--- Extracted entries ---
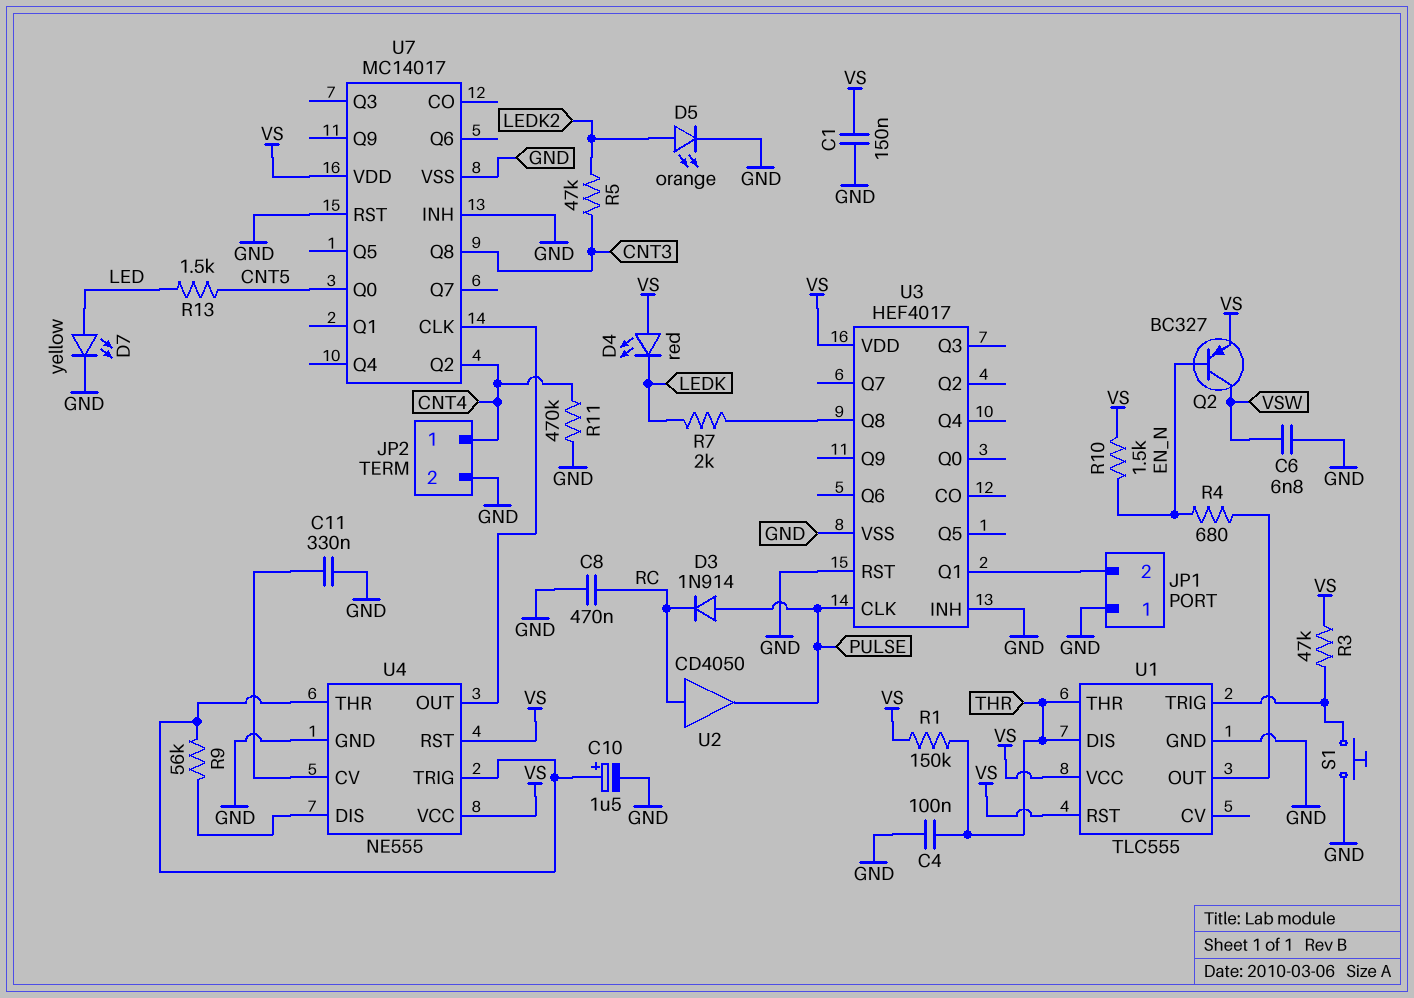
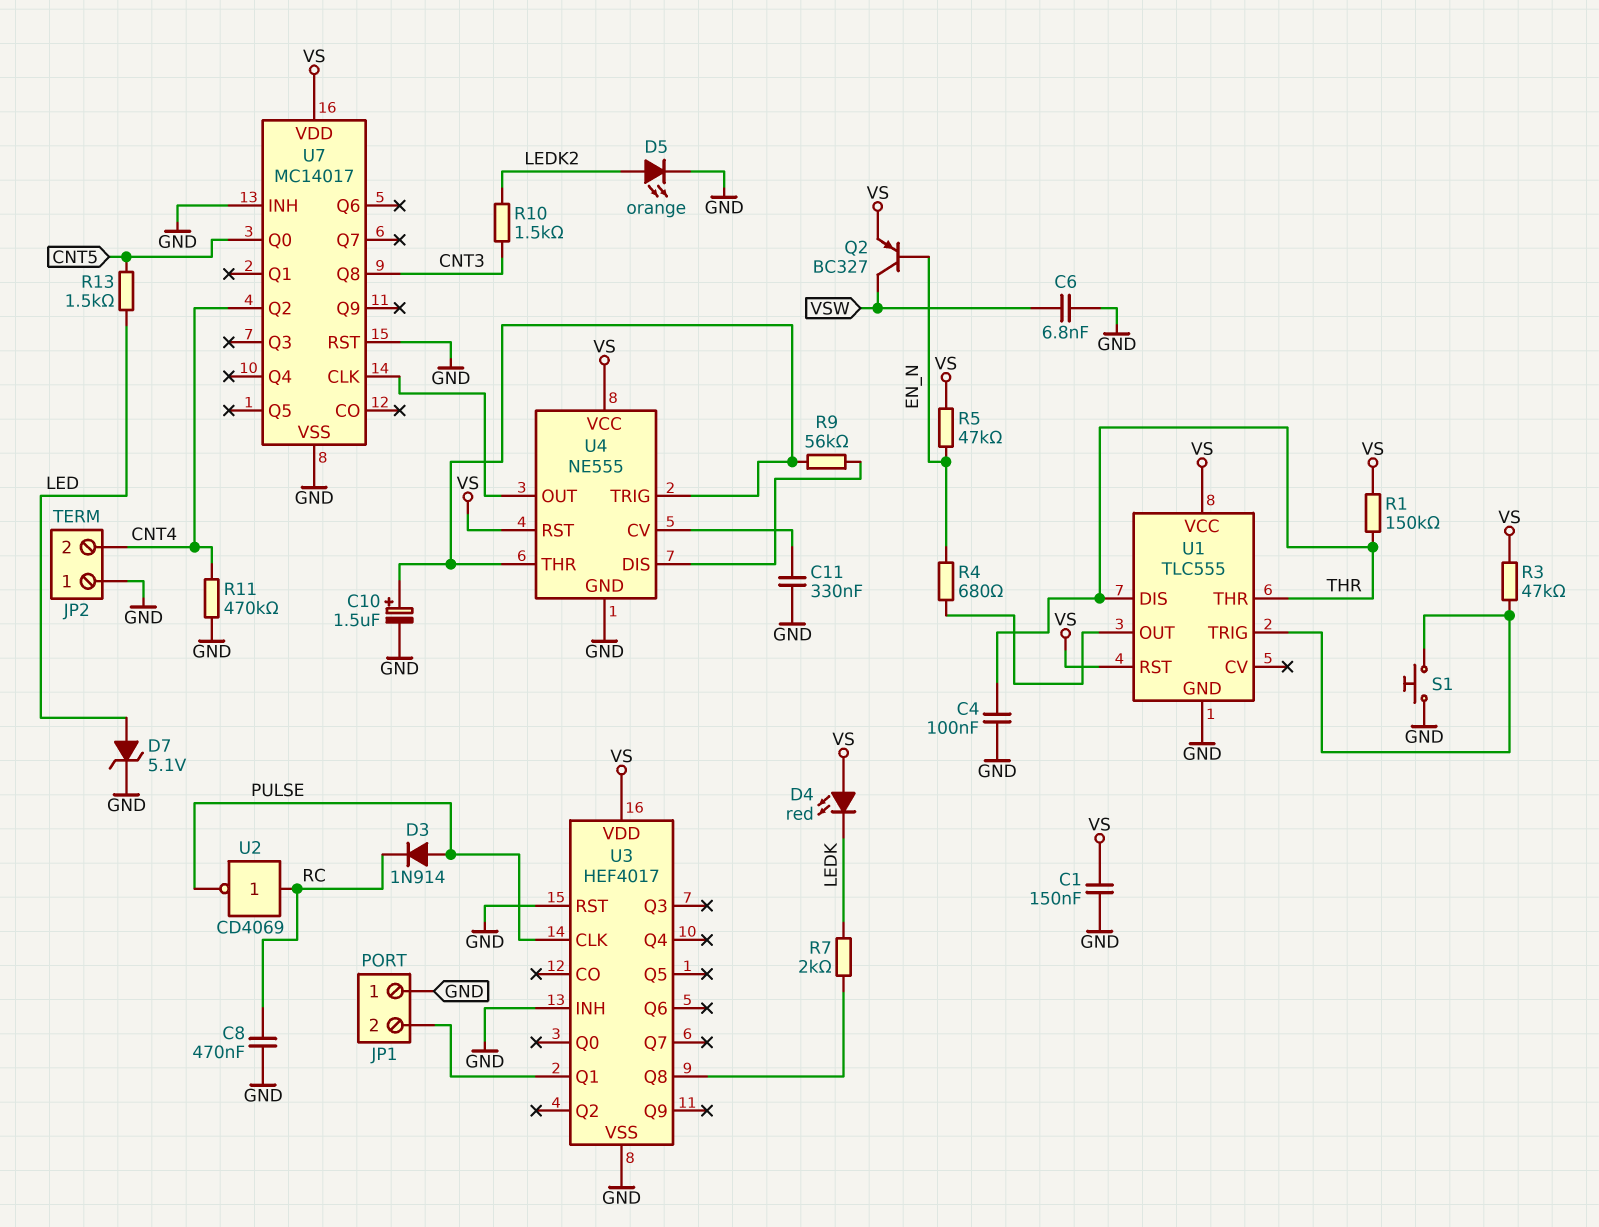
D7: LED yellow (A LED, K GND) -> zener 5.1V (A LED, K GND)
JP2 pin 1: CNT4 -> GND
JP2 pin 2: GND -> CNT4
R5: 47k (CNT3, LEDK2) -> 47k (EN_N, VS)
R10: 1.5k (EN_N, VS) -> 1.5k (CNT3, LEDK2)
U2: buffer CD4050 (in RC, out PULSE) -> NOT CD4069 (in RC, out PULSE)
---
--- Extracted entries ---
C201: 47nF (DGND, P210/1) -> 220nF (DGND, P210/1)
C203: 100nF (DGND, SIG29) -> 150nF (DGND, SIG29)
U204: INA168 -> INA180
---
--- Extracted entries ---
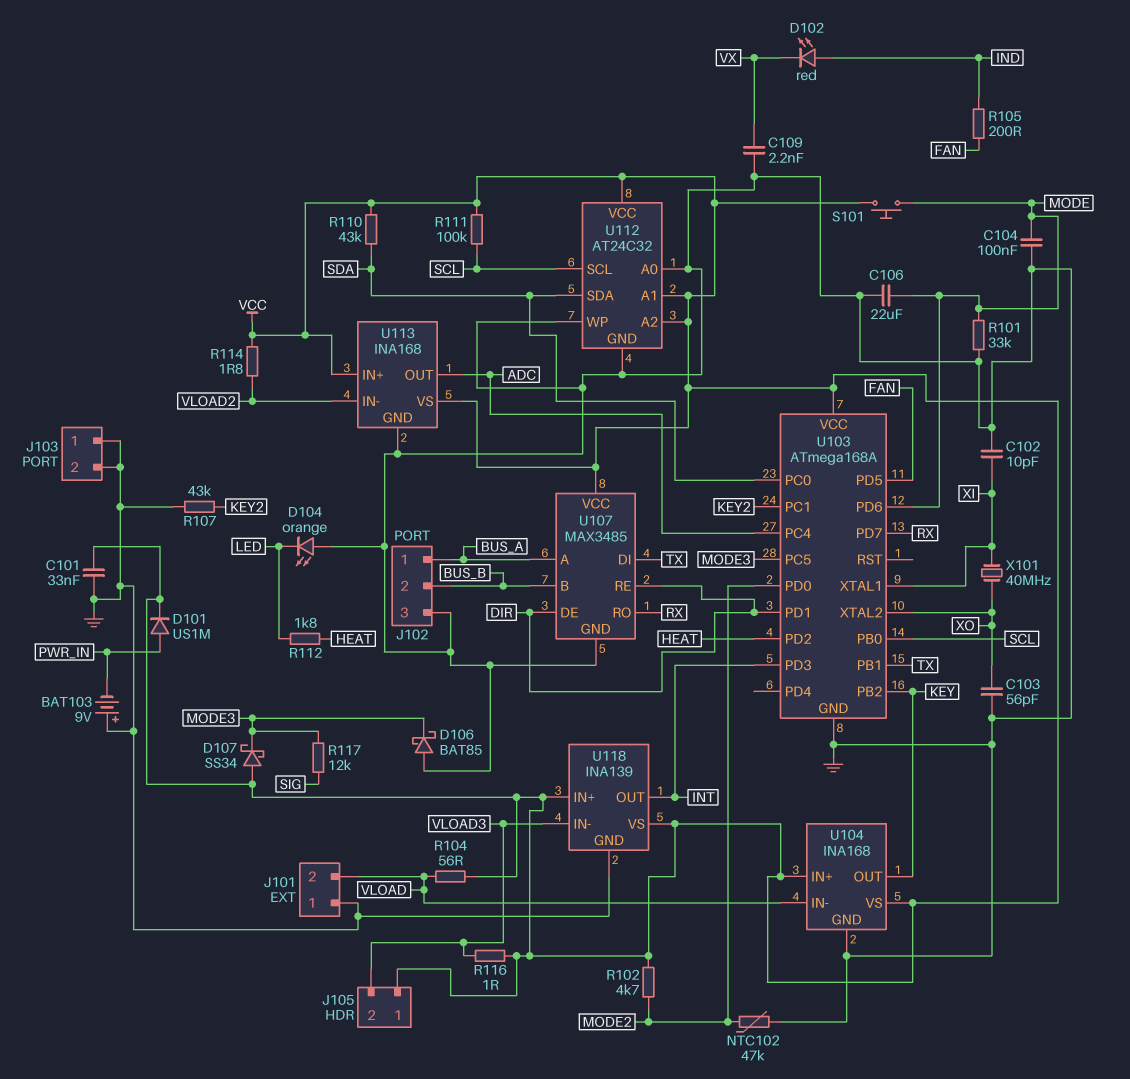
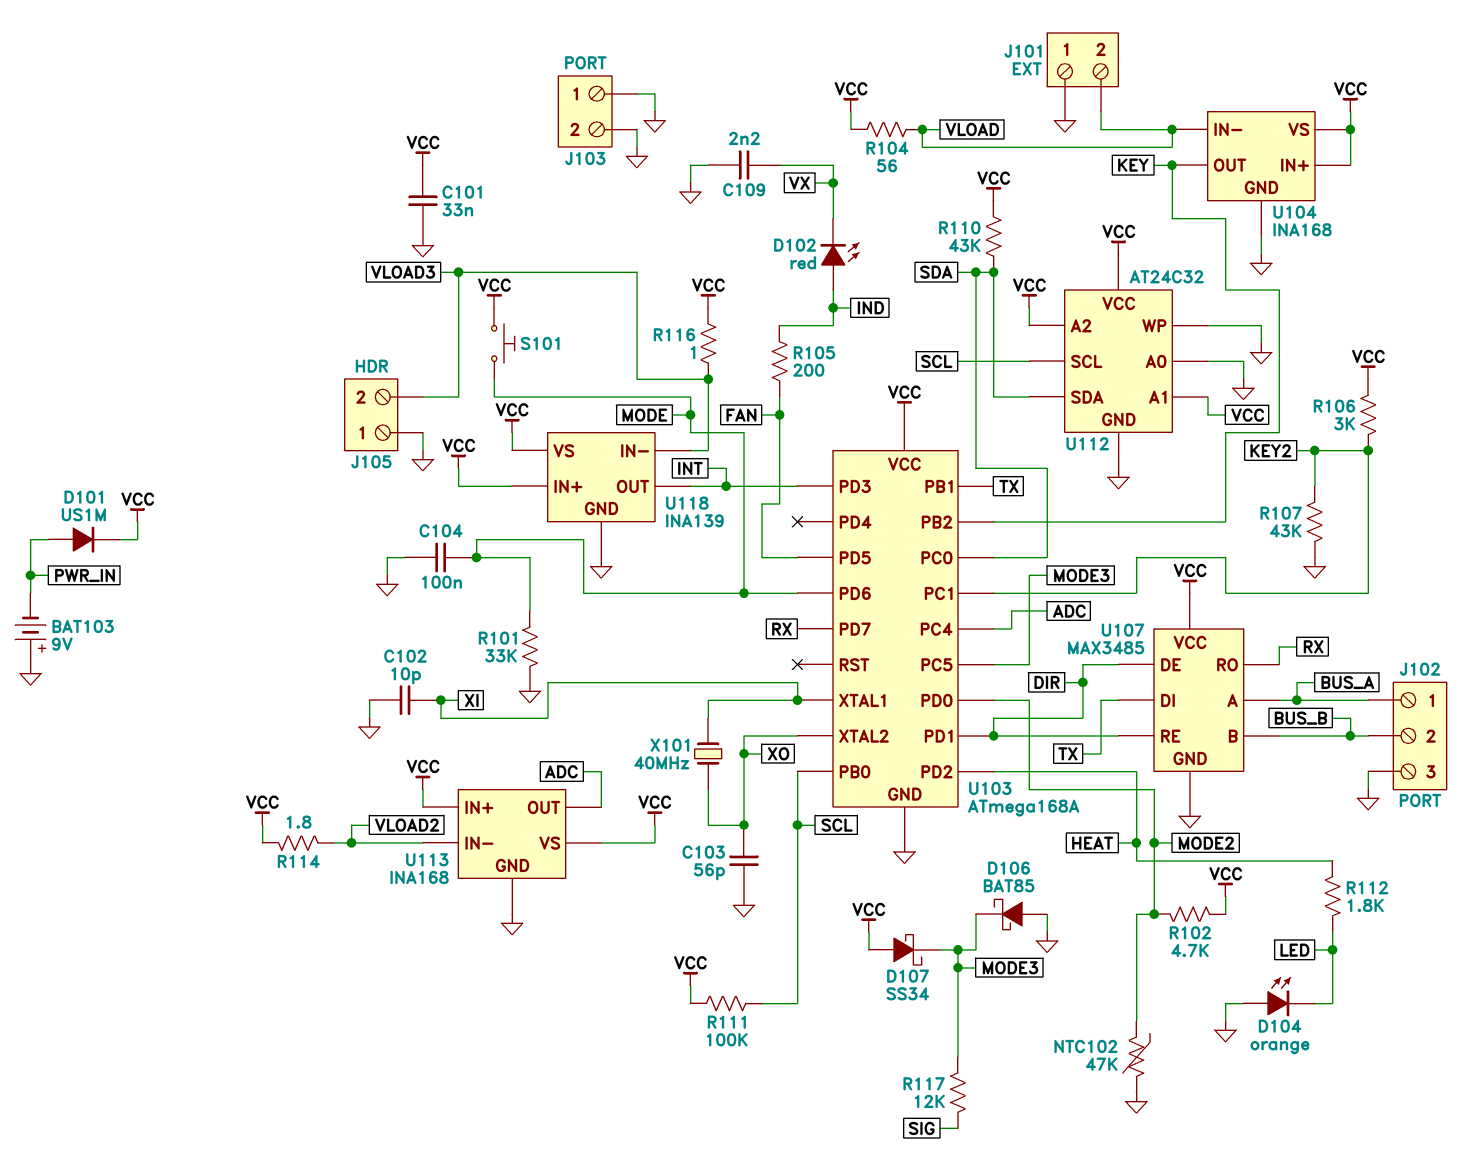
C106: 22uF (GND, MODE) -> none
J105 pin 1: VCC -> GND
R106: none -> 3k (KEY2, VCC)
---
Exercise goal >>
From the material above, please return each line containing "DGND".

Task result >>
C201: 47nF (DGND, P210/1) -> 220nF (DGND, P210/1)
C203: 100nF (DGND, SIG29) -> 150nF (DGND, SIG29)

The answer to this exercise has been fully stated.